### Action item
Pictures stay out, but every line of the data is copied exactly.

[Data records]
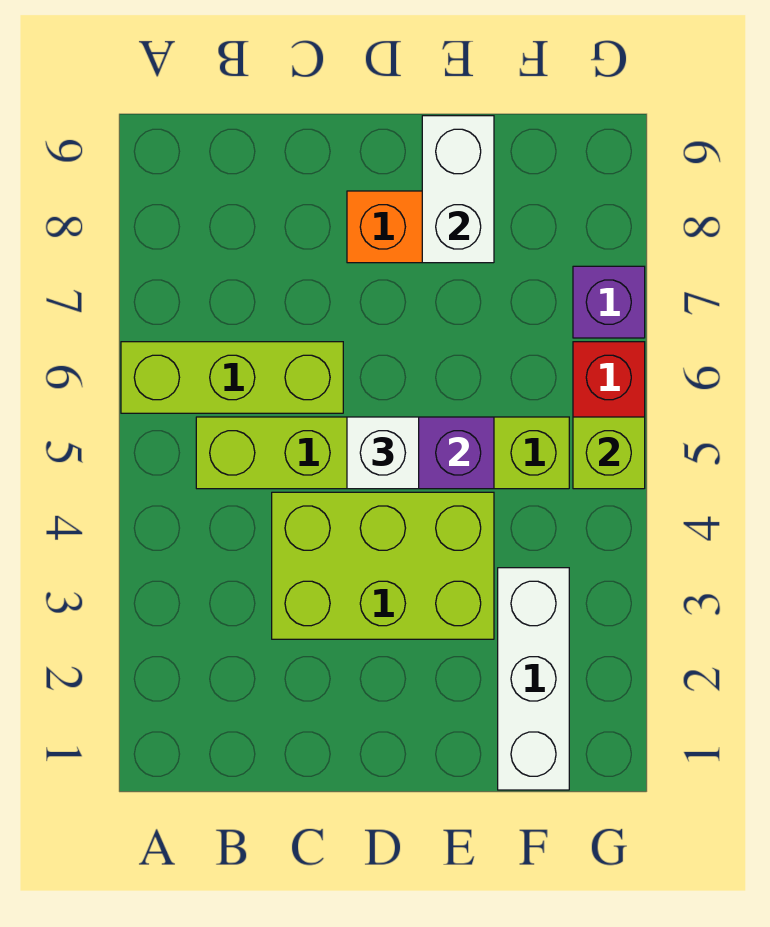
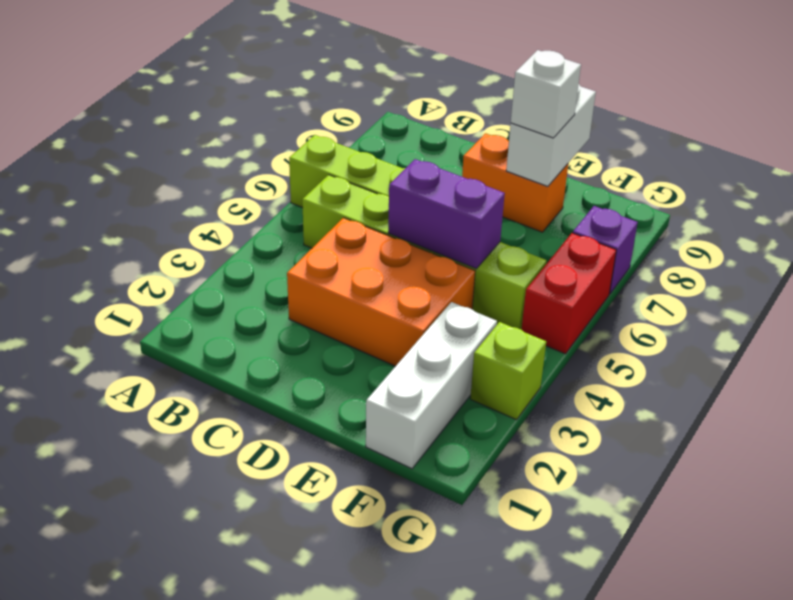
lime brick C3:E4 level 1 -> orange brick C3:E4 level 1
white brick D5 level 3 -> white brick E8 level 3
lime brick G5 level 2 -> lime brick G3 level 1

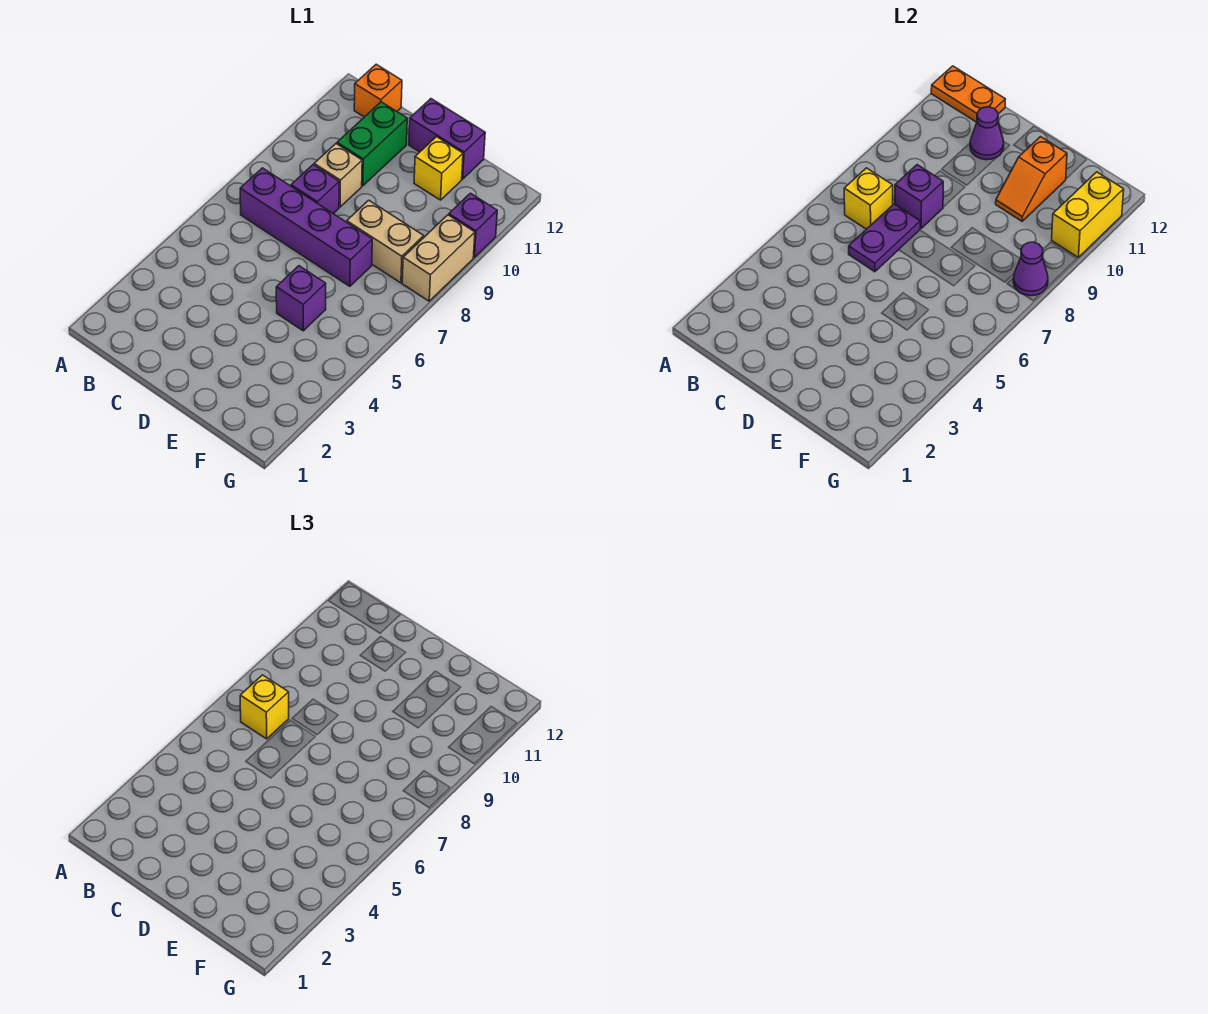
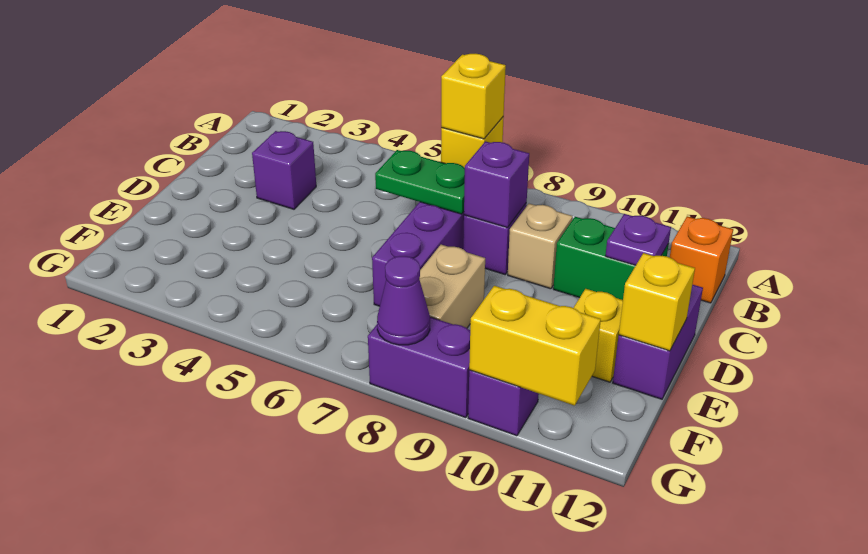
orange plate A12:B12 level 2 -> none
purple plate C6:C7 level 2 -> green plate C6:C7 level 2
purple cone C11 level 2 -> purple plate C11 level 2
purple brick E5 level 1 -> purple brick C3 level 1
orange slope E10:E11 level 2 top 11 -> none
none -> yellow brick E12 level 2
tan brick G8:G9 level 1 -> purple brick G8:G9 level 1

### Solution to the problem
lime brick C3:E4 level 1 -> orange brick C3:E4 level 1
white brick D5 level 3 -> white brick E8 level 3
lime brick G5 level 2 -> lime brick G3 level 1

orange plate A12:B12 level 2 -> none
purple plate C6:C7 level 2 -> green plate C6:C7 level 2
purple cone C11 level 2 -> purple plate C11 level 2
purple brick E5 level 1 -> purple brick C3 level 1
orange slope E10:E11 level 2 top 11 -> none
none -> yellow brick E12 level 2
tan brick G8:G9 level 1 -> purple brick G8:G9 level 1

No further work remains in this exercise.